-- begin Dataset records --
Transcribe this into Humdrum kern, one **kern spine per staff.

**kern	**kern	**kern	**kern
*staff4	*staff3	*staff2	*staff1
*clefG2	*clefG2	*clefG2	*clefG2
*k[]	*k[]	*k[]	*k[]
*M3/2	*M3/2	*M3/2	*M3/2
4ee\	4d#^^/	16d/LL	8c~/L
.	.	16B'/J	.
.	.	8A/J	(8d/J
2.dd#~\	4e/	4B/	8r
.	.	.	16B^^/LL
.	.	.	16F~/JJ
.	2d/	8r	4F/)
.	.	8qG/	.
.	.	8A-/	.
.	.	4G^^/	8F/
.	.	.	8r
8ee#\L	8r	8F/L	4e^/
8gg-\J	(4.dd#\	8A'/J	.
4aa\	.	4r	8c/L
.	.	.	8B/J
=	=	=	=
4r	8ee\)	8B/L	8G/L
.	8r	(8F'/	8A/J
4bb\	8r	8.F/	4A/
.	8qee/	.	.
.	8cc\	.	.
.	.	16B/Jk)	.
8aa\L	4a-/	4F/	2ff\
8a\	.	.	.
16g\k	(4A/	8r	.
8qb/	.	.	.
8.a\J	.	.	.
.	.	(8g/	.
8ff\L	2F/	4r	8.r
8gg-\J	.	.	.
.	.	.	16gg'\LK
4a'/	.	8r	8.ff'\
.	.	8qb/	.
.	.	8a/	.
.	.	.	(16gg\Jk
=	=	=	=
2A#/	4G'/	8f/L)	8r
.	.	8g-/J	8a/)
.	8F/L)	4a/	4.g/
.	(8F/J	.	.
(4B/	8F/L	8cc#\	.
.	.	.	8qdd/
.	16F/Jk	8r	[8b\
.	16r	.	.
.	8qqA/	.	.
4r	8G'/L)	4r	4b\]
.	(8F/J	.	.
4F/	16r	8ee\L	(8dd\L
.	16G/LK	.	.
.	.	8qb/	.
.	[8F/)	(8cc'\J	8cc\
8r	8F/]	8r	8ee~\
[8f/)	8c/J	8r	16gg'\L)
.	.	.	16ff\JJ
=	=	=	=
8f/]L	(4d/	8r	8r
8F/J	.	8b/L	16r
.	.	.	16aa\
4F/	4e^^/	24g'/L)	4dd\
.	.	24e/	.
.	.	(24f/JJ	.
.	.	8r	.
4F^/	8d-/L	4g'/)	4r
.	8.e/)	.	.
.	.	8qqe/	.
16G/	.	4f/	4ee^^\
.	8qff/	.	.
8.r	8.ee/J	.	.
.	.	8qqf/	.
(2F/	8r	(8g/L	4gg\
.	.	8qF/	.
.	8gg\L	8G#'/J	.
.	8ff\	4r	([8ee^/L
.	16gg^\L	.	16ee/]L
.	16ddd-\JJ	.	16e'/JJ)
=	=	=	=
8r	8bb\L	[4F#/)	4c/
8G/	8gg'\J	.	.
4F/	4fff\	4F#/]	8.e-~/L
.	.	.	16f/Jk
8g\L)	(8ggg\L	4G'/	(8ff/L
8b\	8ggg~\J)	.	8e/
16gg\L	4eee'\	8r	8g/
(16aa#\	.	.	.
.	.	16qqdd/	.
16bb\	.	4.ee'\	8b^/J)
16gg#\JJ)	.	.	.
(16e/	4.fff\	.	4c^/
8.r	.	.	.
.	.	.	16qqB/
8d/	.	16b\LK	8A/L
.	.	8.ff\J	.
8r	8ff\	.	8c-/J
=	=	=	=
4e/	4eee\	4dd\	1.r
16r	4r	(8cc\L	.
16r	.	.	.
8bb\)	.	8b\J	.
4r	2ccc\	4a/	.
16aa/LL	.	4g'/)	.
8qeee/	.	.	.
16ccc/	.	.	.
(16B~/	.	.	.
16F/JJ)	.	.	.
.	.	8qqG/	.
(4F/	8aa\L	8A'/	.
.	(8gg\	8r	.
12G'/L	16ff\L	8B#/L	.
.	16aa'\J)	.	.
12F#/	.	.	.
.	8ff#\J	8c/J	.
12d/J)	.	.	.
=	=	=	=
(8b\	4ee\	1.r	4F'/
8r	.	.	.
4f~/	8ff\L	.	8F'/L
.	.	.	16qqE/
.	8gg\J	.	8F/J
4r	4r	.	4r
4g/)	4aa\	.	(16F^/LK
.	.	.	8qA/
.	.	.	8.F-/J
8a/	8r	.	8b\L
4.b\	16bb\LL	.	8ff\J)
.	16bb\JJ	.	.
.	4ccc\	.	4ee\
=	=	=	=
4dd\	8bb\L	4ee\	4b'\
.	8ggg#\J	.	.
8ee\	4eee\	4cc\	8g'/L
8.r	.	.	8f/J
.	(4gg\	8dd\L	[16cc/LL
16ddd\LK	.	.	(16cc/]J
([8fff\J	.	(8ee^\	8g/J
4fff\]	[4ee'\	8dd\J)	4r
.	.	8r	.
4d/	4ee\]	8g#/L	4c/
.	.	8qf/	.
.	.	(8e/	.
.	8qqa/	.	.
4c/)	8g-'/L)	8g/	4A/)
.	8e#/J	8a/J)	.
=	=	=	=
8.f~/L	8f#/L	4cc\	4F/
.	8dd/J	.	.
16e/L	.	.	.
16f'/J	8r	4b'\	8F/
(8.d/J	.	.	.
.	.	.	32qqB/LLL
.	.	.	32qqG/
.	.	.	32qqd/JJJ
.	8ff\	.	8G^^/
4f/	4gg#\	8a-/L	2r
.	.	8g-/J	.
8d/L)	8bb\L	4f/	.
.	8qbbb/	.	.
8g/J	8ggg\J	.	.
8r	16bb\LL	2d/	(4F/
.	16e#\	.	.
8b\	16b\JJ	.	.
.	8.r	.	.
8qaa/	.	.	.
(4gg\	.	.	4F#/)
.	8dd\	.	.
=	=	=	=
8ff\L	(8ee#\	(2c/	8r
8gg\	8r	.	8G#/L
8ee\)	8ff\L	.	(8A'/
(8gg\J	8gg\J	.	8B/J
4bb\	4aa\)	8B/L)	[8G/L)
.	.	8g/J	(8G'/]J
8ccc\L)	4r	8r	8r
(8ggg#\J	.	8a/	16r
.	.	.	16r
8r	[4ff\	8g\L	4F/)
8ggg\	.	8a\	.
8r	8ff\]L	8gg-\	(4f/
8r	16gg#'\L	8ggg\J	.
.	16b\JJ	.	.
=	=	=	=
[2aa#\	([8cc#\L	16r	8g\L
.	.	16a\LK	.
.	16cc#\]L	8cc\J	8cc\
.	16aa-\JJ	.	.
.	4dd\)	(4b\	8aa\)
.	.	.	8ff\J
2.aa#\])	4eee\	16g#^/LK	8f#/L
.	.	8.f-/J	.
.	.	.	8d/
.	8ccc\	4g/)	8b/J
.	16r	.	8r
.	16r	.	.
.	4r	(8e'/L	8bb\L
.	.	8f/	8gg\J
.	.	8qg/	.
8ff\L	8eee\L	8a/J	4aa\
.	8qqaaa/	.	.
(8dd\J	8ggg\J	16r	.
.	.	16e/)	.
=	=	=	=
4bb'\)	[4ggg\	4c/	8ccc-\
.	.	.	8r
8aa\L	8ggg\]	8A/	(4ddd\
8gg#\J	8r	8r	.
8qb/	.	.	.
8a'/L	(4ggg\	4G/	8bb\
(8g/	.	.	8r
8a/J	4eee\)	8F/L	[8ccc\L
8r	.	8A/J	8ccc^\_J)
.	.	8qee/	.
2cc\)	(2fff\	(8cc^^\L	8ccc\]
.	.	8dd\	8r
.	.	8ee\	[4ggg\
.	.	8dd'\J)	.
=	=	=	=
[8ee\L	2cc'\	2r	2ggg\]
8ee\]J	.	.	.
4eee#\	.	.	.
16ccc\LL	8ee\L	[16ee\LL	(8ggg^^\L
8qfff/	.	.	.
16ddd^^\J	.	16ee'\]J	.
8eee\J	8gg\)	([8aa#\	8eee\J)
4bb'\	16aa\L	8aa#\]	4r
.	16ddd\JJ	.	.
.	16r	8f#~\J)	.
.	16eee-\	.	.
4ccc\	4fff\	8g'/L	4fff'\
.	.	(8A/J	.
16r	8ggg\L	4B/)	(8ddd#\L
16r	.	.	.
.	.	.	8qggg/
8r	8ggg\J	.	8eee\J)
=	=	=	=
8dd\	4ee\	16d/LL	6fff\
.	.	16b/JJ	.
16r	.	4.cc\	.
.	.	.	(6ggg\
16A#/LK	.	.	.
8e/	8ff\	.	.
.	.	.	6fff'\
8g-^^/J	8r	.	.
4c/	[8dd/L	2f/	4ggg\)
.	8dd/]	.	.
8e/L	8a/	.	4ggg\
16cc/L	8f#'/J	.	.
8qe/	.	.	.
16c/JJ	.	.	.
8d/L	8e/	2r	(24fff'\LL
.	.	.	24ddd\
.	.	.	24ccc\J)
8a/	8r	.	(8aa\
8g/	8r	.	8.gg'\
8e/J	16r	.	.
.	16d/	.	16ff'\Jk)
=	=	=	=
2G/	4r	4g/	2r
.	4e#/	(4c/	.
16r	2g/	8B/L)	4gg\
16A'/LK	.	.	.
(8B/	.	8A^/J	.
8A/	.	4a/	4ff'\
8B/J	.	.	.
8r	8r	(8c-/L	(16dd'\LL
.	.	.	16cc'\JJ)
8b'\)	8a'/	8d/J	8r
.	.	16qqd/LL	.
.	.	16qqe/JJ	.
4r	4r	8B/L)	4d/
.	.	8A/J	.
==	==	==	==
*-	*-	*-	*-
-- end Dataset records --
Extract every line from the items above that contains the string "kern", treating uppercase and lowercase as different.

Transcribe this into Humdrum kern, one **kern spine per staff.
**kern	**kern	**kern	**kern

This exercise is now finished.